WHAT YOU WILL DO: Look for the word "nitadibok" in the material below. Copy each line that has it.

MATERIAL TO PROCESS:
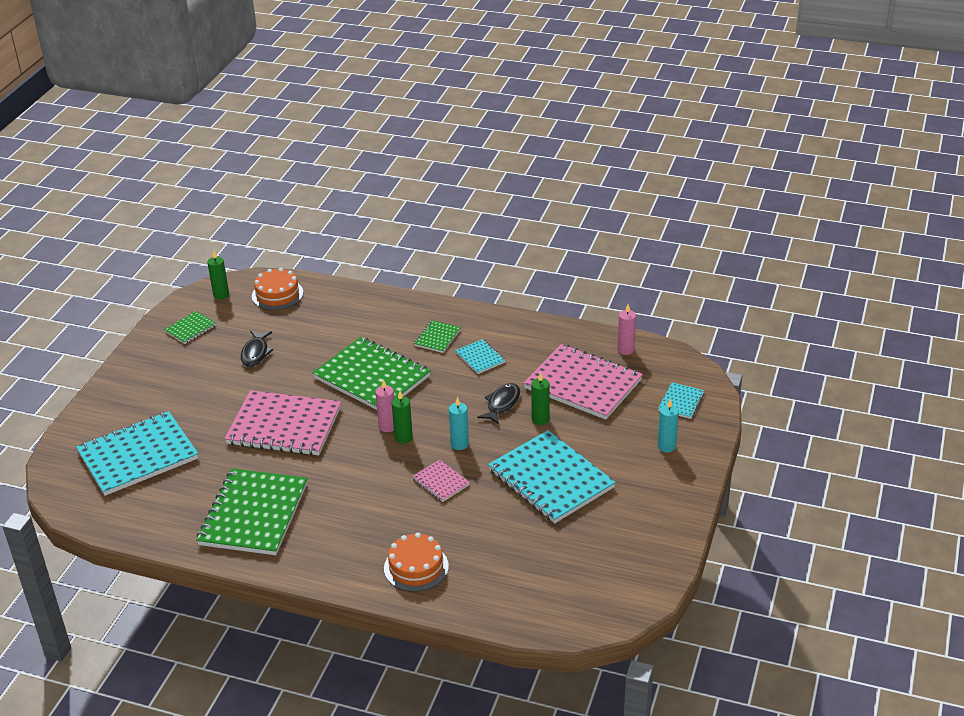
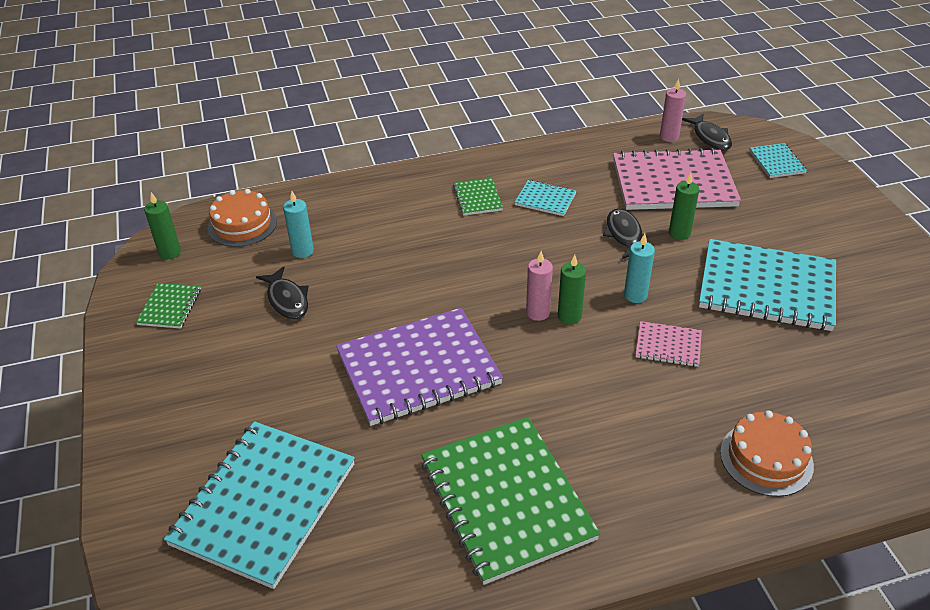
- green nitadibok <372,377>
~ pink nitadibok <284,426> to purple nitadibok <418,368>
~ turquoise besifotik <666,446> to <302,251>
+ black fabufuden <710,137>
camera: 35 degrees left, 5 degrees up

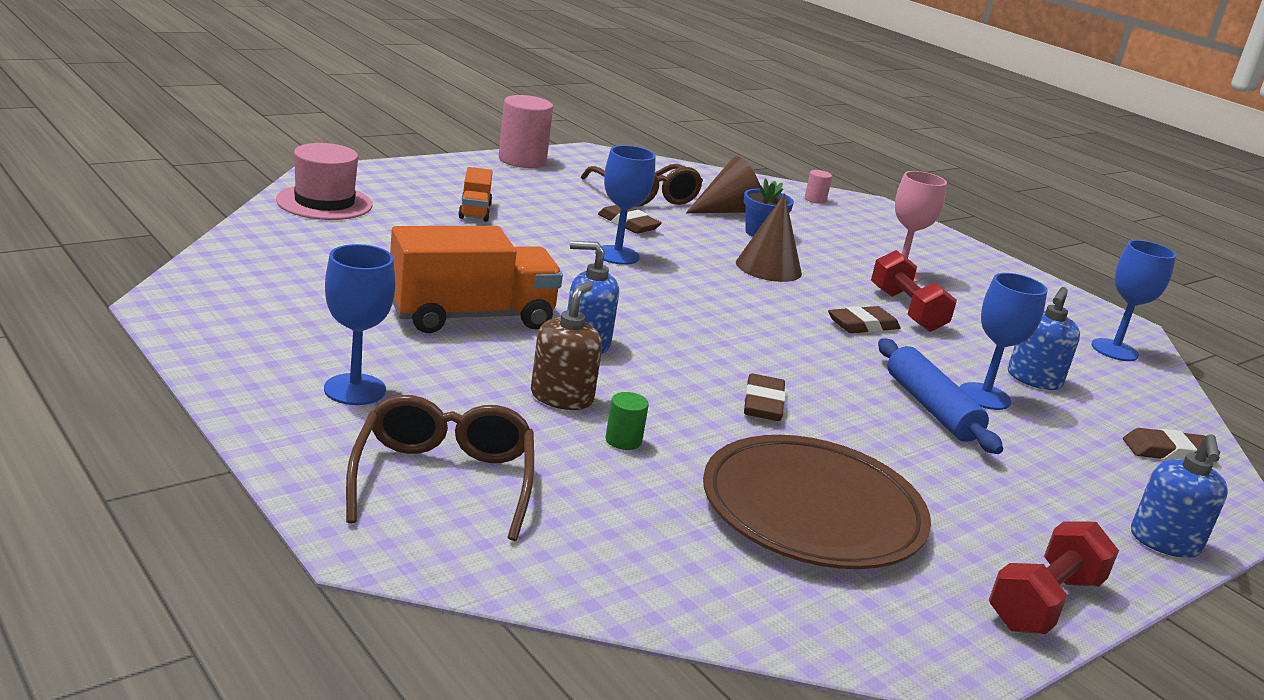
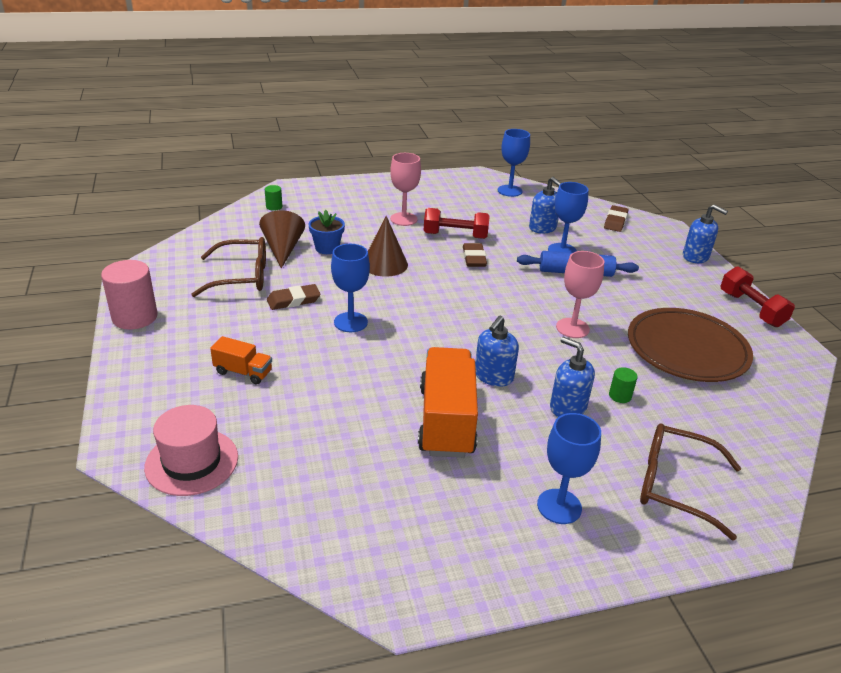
~ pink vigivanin <815,199> to green vigivanin <274,207>
~ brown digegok <562,397> to blue digegok <567,407>
~ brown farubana <763,403> to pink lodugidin <572,328>
camera: 65 degrees left, 10 degrees up

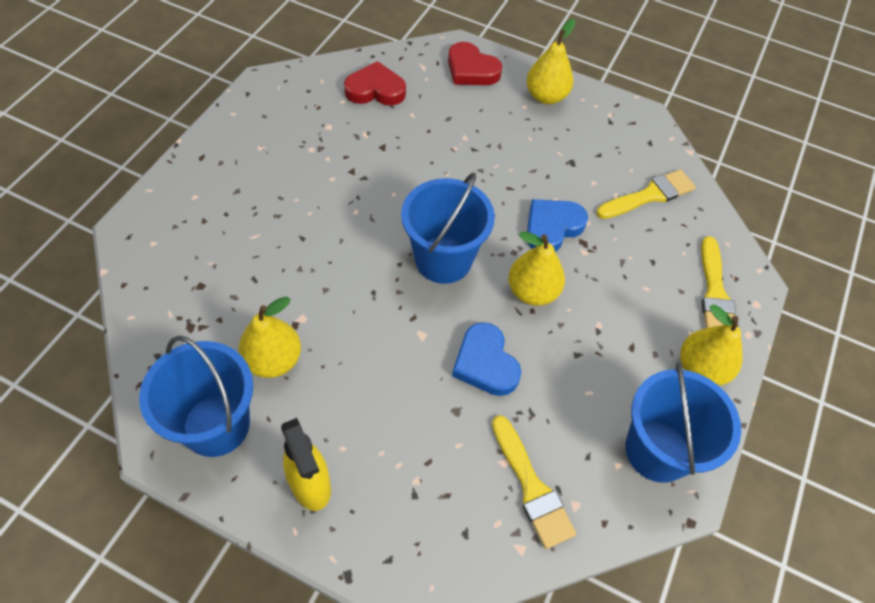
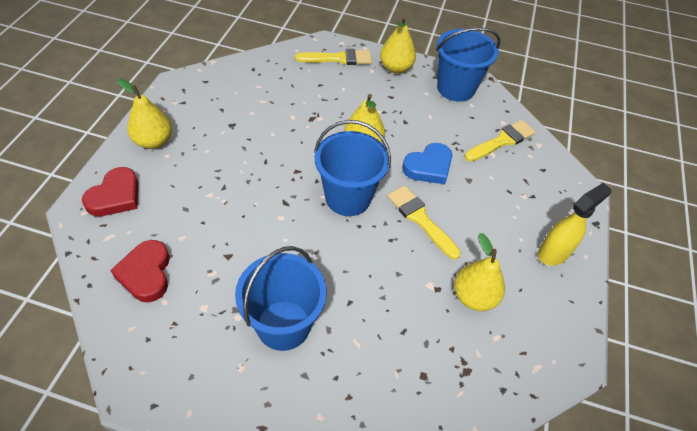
~ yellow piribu <649,195> to <420,219>
- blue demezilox <552,227>
~ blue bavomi <216,425> to <283,325>
camera: 100 degrees left, 5 degrees down

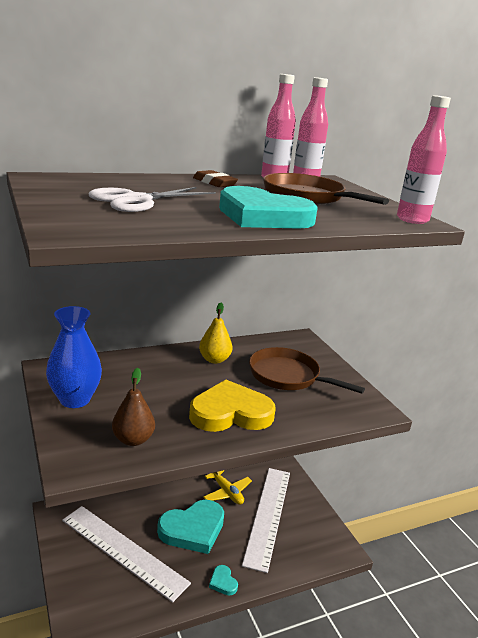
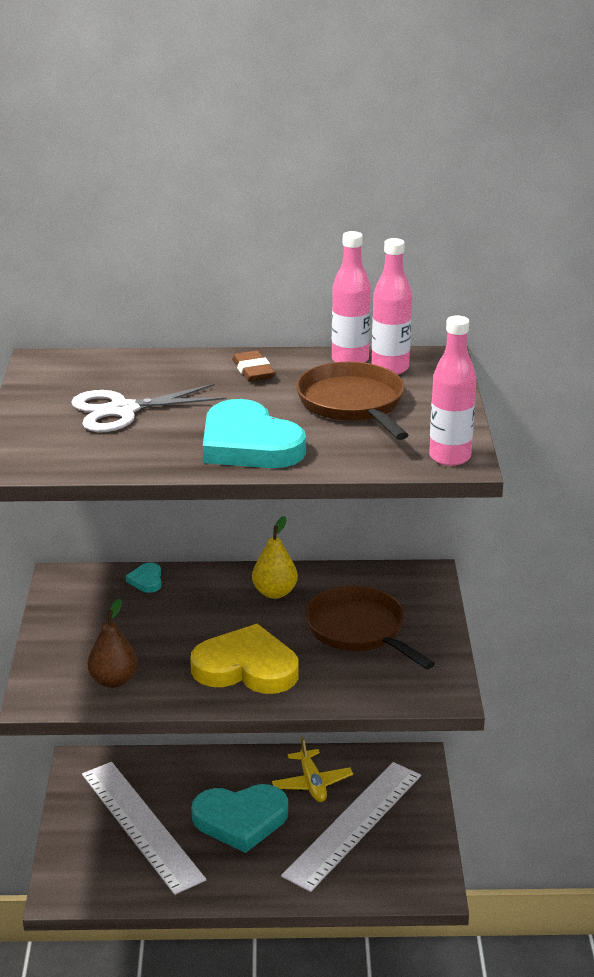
- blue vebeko <75,399>
~ turquoise demezilox <223,582> to <146,580>
camera: 25 degrees right, 5 degrees up

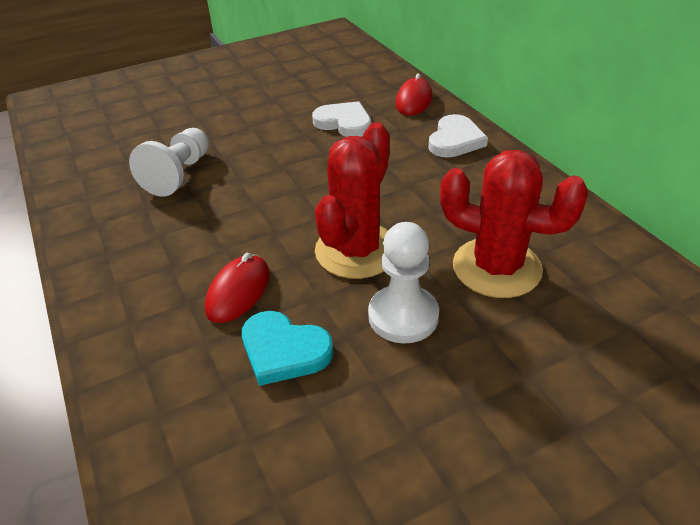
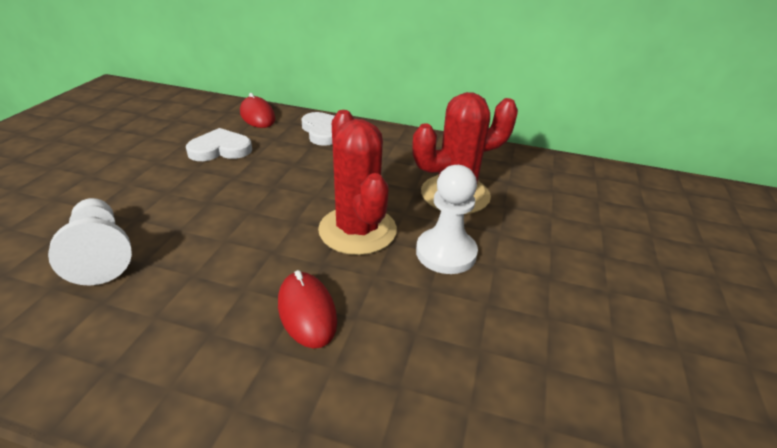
- turquoise demezilox <284,351>
camera: 50 degrees left, 5 degrees down

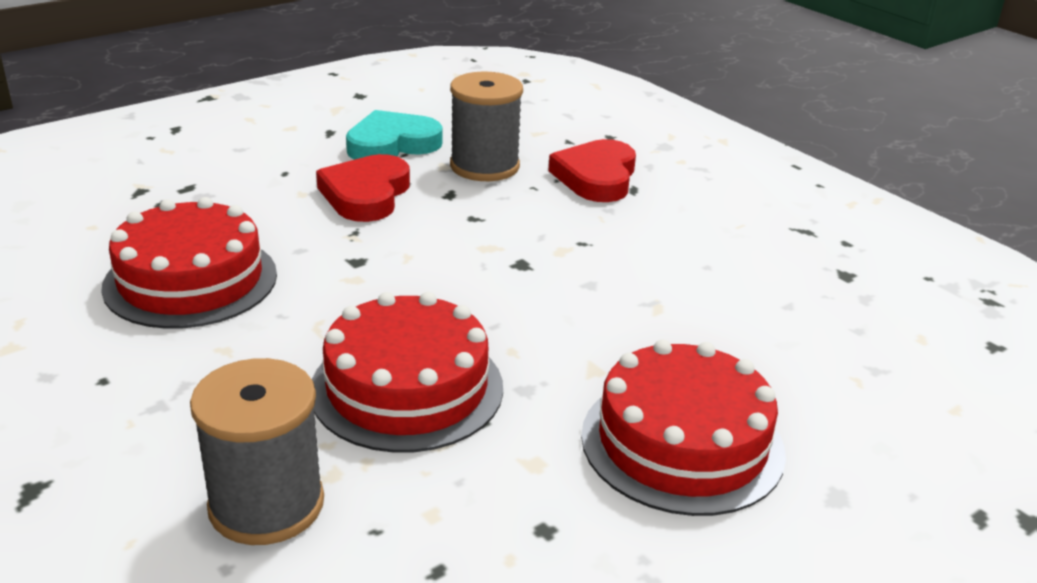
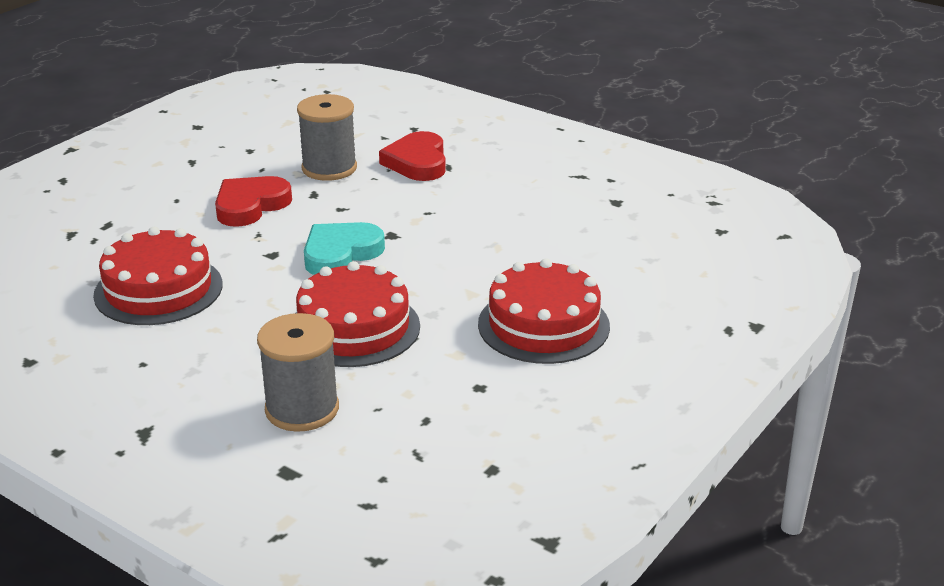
~ turquoise demezilox <392,144> to <340,254>
~ red demezilox <366,194> = <250,205> 45 degrees clockwise
camera: 15 degrees left, 0 degrees up

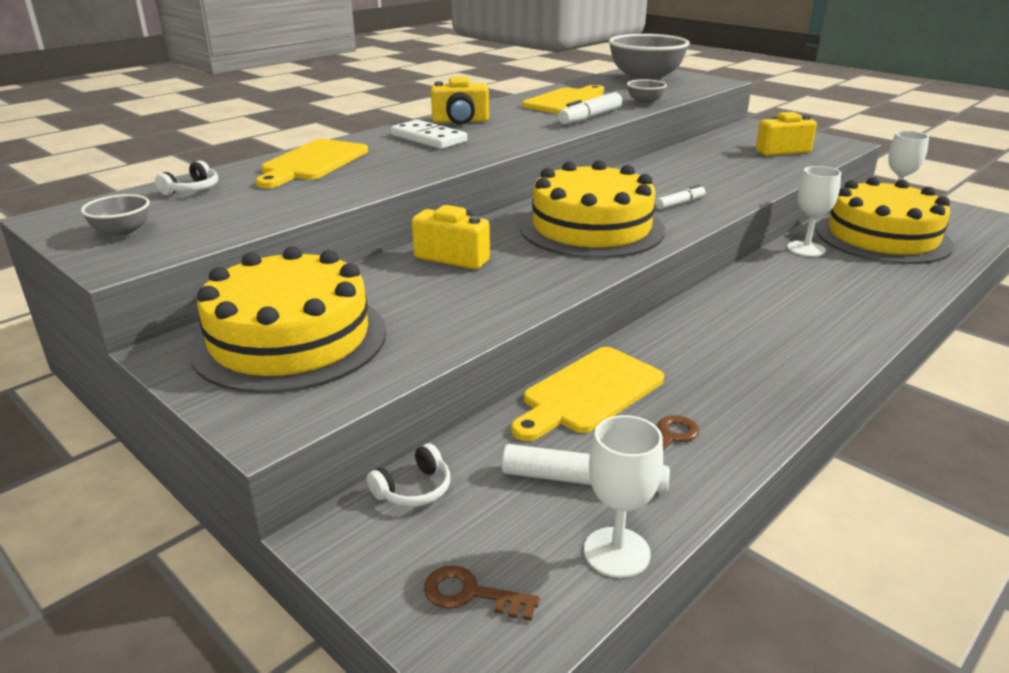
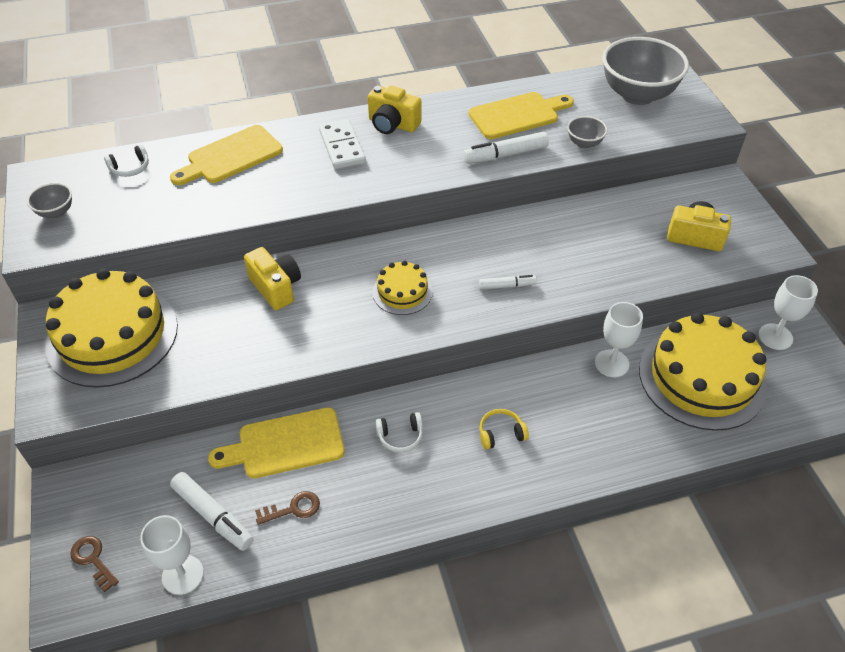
~ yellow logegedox <591,228> = <402,292> x0.49
~ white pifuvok <414,489> to <400,436>
+ yellow pifuvok <501,433>
camera: 30 degrees right, 20 degrees up

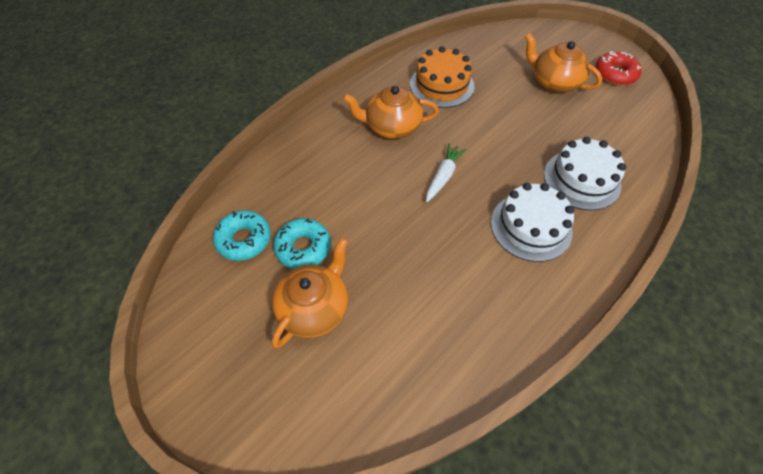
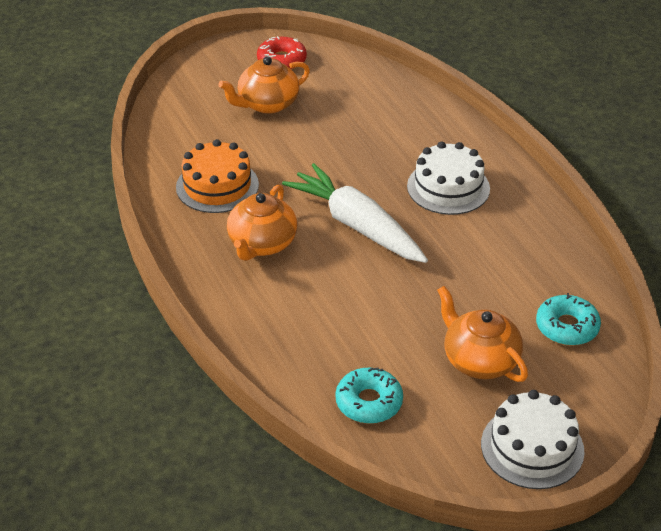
~ white logegedox <581,179> to <532,447>
~ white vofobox <443,176> = <357,225> x2.01
~ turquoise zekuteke <303,248> to <567,327>
camera: 70 degrees left, 15 degrees down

ANSWER BOX:
- green nitadibok <372,377>
~ pink nitadibok <284,426> to purple nitadibok <418,368>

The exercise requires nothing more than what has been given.